__Task instructions__
The data below holds a line containing "grey brick I10" and a line containing "lime tile O5 level 3 -> lime tile N11 level 1"; please quote exactly those two lines and every line between them, and nothing else.

__Available data__
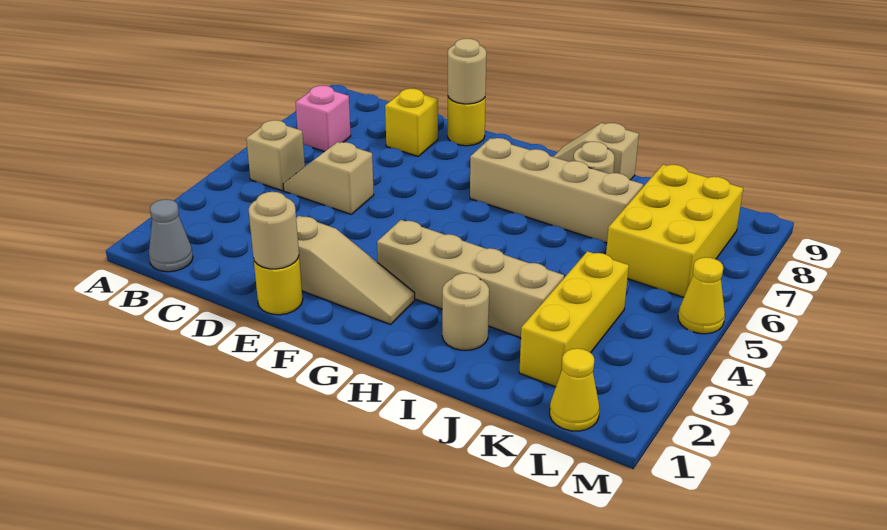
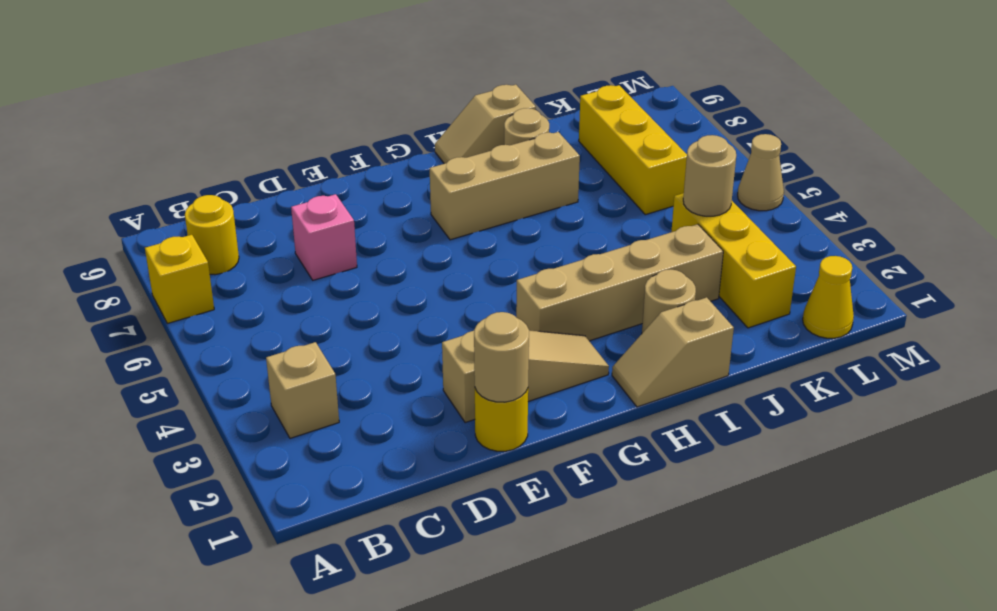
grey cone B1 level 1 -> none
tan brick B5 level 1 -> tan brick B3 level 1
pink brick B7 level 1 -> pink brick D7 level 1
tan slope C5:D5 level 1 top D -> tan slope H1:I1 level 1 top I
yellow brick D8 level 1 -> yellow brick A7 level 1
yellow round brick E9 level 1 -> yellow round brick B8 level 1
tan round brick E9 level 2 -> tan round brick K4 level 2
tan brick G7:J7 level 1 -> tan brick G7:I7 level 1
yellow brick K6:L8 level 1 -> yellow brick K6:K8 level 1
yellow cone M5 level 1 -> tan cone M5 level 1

==

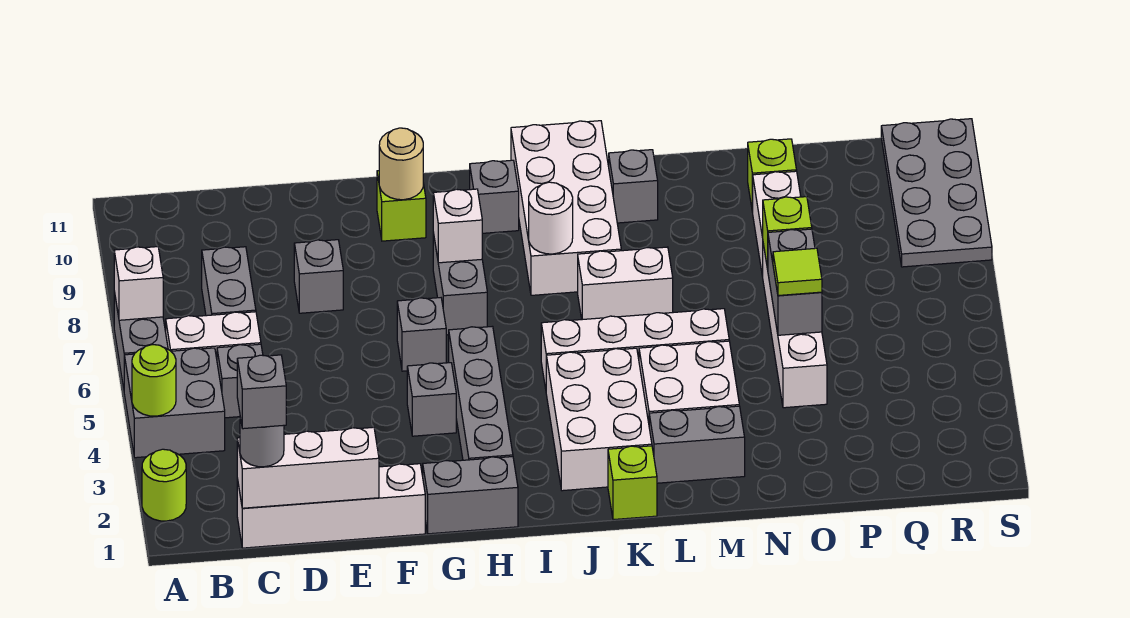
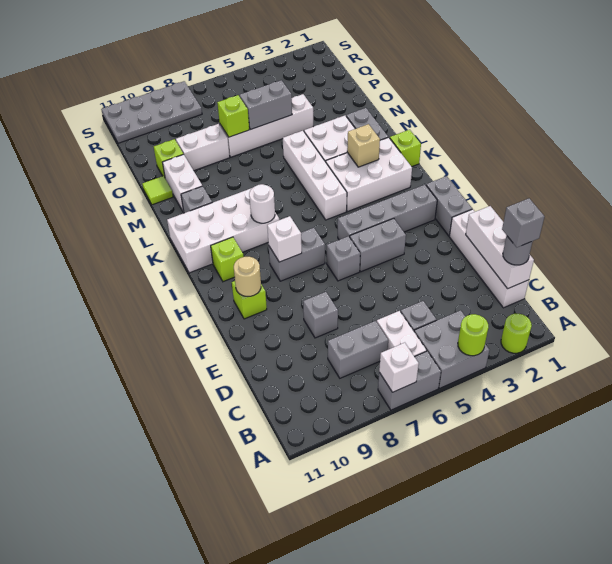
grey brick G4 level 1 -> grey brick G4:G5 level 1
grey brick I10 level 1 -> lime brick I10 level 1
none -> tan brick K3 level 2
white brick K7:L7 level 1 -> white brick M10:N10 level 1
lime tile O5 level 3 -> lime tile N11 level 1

__Written response__
grey brick I10 level 1 -> lime brick I10 level 1
none -> tan brick K3 level 2
white brick K7:L7 level 1 -> white brick M10:N10 level 1
lime tile O5 level 3 -> lime tile N11 level 1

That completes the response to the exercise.